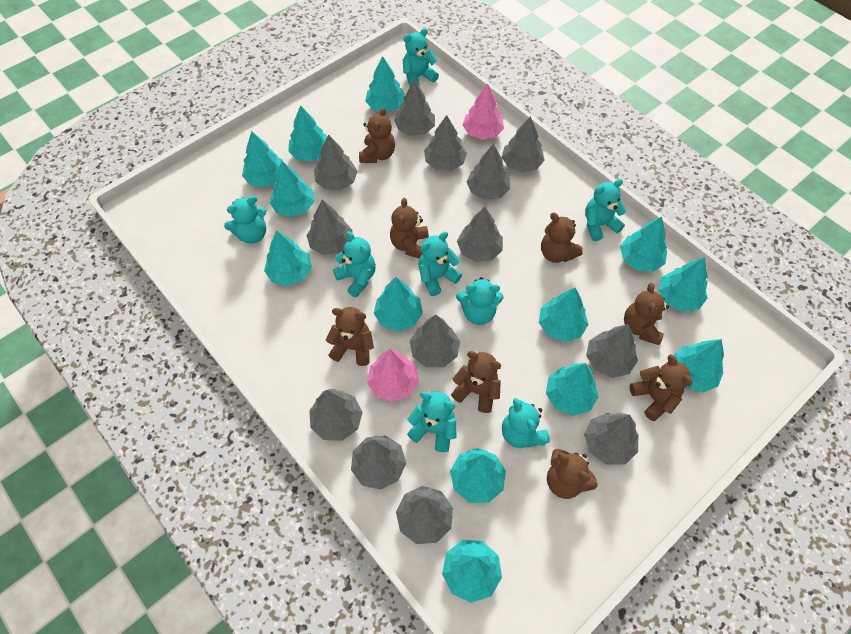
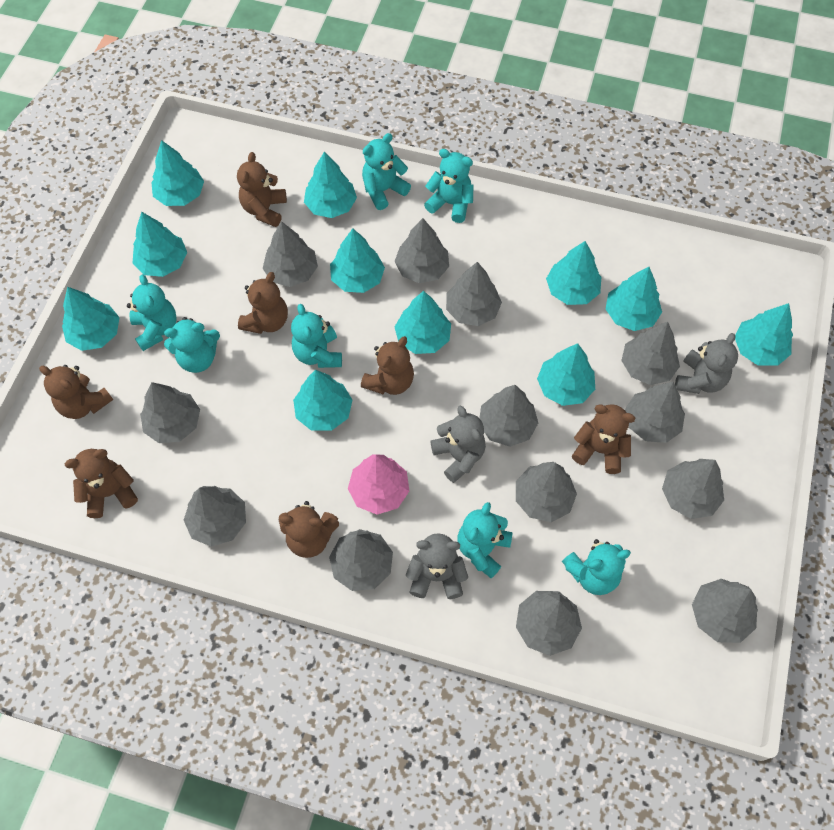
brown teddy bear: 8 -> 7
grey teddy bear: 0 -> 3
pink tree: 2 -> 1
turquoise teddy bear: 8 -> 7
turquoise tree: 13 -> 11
----------
▸ How to complete this task: In the entries above, how many lines contain the string "turquoise"? Say only the number.

▸ Answer to the exercise: 2